Within the listing below, how many lines hold the string "toothbrush"? Only the number should be given.

——

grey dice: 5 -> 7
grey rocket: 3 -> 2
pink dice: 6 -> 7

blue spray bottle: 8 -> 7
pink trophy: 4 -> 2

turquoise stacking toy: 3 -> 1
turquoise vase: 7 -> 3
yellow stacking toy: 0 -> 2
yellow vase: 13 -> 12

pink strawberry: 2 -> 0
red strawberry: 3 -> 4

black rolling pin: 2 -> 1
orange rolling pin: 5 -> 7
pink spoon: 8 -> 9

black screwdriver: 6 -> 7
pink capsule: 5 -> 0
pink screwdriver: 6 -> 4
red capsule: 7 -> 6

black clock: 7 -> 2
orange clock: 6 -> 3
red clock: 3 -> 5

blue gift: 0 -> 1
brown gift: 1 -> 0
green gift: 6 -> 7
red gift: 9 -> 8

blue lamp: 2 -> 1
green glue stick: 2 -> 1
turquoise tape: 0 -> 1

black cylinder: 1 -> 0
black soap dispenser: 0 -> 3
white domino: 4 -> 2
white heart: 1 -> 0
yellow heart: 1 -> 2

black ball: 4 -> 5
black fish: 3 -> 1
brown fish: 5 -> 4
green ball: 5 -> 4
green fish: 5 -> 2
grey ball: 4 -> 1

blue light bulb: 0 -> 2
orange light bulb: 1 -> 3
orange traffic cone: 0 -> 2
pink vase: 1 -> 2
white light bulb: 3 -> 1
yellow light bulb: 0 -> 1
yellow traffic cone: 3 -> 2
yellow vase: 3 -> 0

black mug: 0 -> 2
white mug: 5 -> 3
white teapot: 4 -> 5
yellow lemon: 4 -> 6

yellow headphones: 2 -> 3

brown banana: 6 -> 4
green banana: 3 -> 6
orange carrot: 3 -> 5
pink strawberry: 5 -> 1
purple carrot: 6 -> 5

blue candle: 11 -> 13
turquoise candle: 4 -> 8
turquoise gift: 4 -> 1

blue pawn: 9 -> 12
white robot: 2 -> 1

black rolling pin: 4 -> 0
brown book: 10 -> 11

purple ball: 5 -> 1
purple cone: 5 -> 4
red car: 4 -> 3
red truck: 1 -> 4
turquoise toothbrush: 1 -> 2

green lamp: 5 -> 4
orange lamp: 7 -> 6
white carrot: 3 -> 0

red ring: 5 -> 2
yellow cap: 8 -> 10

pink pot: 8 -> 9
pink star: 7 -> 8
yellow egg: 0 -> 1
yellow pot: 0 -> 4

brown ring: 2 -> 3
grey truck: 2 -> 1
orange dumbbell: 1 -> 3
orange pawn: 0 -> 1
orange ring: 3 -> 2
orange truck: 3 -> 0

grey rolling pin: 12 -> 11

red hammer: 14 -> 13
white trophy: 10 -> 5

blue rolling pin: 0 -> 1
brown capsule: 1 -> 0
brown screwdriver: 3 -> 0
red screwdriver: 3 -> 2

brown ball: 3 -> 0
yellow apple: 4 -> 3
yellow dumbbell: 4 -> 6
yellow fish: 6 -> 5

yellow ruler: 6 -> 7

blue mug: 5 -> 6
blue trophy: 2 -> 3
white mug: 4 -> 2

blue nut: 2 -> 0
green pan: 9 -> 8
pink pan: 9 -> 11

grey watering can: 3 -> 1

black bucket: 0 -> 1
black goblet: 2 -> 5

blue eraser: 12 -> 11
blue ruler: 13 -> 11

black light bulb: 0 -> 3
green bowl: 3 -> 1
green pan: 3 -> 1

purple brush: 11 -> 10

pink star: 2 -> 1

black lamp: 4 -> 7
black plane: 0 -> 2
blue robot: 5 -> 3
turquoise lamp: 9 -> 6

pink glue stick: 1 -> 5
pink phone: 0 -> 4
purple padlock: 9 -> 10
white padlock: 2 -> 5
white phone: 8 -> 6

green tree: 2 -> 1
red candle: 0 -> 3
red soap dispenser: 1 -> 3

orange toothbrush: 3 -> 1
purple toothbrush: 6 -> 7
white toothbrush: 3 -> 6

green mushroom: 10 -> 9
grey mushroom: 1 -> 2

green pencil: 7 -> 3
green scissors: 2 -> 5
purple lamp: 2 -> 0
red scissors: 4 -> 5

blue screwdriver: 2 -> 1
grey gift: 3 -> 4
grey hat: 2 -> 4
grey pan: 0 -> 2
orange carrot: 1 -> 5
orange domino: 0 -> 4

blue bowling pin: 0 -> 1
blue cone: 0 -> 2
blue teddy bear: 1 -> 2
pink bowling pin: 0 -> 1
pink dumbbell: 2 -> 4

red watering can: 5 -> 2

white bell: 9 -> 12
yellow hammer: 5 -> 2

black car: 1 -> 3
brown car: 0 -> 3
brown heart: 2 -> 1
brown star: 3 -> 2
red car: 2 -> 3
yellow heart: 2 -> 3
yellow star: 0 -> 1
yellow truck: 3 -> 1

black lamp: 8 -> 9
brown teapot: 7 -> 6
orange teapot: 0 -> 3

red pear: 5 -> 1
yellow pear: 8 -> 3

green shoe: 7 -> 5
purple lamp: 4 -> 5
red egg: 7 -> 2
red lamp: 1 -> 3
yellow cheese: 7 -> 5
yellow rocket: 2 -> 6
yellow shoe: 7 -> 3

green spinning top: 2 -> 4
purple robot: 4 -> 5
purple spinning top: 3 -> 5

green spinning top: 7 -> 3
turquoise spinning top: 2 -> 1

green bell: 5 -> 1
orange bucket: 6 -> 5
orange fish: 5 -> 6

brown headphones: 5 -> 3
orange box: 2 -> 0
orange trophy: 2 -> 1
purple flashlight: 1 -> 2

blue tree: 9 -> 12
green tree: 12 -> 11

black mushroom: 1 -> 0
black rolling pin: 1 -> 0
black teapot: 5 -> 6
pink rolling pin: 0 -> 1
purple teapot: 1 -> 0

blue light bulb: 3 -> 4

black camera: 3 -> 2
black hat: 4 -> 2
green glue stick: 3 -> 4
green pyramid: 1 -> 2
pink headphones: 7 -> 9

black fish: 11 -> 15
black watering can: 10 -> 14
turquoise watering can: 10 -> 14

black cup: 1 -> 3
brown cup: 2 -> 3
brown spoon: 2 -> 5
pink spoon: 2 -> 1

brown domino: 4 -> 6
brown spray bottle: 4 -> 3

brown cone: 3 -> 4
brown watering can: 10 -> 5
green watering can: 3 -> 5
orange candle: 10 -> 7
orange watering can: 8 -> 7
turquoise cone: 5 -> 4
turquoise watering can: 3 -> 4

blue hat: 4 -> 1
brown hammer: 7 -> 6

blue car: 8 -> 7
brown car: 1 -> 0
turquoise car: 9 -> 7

——

Solution to the problem: 4